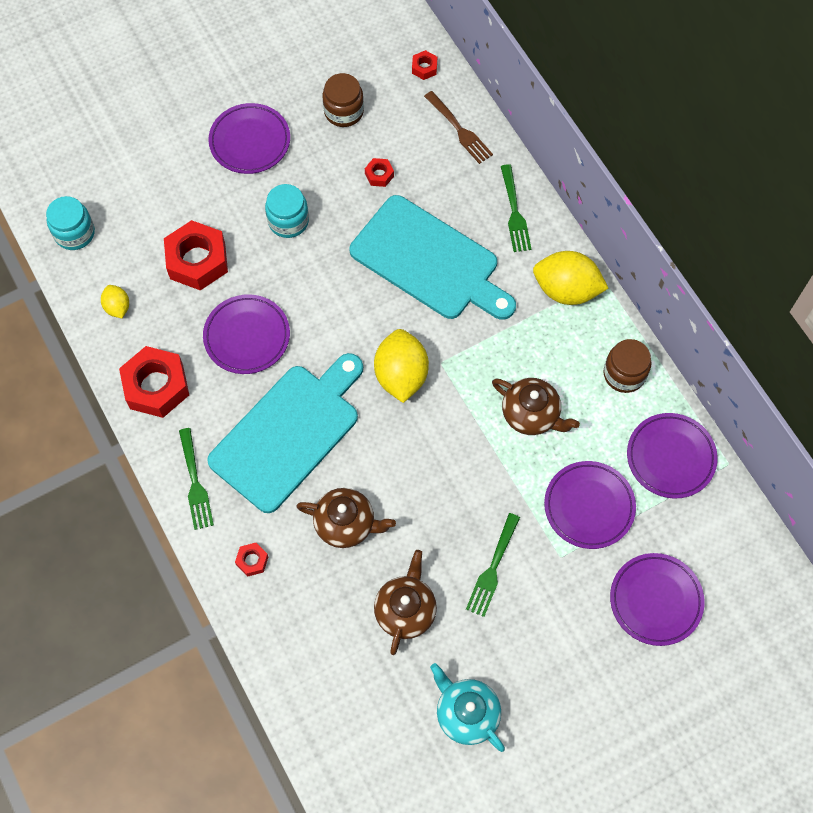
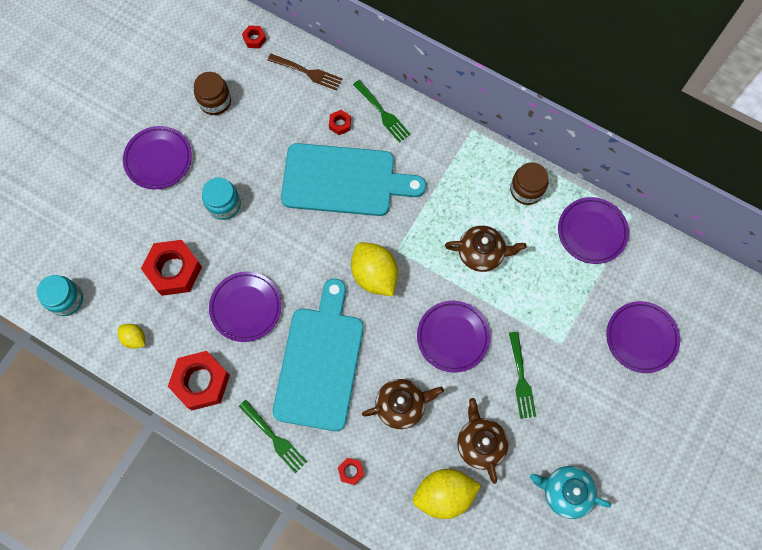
camera: 30 degrees left, 5 degrees up
(379, 175) = (270, 135): red nut -> red nut (340, 124)
(566, 290) = (452, 150): yellow lemon -> yellow lemon (444, 494)
(589, 506) = (559, 297): purple plate -> purple plate (453, 337)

*What is required*.
Print the listing exactly. No pictures belong in the copy.

*Completed task*.
camera: 30 degrees left, 5 degrees up
(379, 175) = (270, 135): red nut -> red nut (340, 124)
(566, 290) = (452, 150): yellow lemon -> yellow lemon (444, 494)
(589, 506) = (559, 297): purple plate -> purple plate (453, 337)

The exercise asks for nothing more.